What is expected: If a line of the records contains the word "plus", list it.

Data excerpts:
_ _ _

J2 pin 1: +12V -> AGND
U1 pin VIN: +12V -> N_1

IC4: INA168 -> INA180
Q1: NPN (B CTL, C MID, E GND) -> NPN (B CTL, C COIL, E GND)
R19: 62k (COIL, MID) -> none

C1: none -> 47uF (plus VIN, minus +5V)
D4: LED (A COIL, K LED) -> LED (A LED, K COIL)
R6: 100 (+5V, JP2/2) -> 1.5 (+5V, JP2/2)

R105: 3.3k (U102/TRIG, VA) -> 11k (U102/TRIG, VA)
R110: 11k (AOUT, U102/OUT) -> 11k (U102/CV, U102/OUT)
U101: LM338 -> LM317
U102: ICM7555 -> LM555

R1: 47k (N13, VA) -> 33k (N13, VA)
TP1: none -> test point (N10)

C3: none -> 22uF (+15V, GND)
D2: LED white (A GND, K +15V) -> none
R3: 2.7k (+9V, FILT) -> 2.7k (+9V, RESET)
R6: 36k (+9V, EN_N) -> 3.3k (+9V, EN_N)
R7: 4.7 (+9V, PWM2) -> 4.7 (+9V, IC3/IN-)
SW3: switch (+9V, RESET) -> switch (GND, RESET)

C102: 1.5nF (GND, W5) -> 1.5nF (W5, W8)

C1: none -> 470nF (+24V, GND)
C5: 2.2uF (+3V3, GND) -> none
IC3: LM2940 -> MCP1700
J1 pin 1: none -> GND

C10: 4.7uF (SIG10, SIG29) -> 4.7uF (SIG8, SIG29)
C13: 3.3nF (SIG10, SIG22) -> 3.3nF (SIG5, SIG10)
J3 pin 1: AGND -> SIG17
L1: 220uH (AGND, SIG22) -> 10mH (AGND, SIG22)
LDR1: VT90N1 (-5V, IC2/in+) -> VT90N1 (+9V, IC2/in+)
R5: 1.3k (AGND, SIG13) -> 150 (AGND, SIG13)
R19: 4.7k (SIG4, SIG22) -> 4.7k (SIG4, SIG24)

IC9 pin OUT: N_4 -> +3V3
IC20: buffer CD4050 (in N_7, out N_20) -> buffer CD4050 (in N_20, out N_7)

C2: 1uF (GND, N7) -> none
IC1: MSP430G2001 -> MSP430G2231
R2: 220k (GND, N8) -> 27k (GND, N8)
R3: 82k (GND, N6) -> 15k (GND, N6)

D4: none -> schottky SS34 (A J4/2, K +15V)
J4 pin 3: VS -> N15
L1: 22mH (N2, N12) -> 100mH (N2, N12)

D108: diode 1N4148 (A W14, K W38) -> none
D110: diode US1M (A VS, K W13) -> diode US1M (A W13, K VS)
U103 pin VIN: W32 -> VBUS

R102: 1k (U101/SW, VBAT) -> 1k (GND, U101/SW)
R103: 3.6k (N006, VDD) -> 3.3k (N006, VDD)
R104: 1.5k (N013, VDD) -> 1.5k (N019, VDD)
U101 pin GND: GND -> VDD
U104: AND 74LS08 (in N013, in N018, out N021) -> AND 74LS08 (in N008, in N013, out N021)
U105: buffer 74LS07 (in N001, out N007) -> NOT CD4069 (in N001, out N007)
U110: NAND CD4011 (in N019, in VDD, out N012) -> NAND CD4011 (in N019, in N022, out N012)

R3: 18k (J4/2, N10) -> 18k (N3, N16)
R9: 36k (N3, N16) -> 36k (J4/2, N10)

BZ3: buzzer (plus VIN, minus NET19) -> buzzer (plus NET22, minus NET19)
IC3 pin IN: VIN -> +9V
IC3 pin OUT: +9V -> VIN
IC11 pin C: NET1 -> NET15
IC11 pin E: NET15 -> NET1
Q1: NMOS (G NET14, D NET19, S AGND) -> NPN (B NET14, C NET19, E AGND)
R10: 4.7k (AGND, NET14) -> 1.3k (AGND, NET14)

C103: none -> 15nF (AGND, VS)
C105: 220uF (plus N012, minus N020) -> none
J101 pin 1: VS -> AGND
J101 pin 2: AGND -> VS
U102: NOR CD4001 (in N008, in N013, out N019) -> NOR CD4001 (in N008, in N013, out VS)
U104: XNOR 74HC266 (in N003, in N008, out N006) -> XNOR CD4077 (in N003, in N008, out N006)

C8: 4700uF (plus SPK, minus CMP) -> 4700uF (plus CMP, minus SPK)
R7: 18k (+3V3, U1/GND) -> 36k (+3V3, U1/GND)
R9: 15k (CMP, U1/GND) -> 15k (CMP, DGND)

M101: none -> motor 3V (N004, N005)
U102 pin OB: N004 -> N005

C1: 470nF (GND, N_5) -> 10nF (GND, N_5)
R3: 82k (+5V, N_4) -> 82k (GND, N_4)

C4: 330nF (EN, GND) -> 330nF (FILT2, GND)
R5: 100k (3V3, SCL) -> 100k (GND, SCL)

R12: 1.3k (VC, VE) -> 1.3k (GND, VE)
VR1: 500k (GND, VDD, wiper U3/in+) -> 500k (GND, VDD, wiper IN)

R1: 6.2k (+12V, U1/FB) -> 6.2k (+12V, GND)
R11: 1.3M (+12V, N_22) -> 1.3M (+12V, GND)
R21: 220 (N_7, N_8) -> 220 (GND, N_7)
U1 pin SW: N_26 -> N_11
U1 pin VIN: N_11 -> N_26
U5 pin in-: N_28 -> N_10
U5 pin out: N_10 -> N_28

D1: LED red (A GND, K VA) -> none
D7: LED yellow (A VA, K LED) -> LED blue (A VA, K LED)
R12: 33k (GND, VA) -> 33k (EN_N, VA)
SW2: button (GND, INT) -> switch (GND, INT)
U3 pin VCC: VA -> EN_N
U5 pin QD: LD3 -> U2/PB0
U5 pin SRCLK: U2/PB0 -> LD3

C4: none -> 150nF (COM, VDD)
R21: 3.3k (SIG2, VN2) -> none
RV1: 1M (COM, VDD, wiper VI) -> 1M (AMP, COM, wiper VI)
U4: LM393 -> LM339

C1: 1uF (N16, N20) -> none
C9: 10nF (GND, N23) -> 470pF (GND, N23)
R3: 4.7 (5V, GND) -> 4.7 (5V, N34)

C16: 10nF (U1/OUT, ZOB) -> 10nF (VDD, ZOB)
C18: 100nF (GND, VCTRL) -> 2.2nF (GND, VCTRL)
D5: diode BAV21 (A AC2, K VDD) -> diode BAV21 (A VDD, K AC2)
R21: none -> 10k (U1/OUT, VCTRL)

_ _ _

Output for this exercise:
C1: none -> 47uF (plus VIN, minus +5V)
BZ3: buzzer (plus VIN, minus NET19) -> buzzer (plus NET22, minus NET19)
C105: 220uF (plus N012, minus N020) -> none
C8: 4700uF (plus SPK, minus CMP) -> 4700uF (plus CMP, minus SPK)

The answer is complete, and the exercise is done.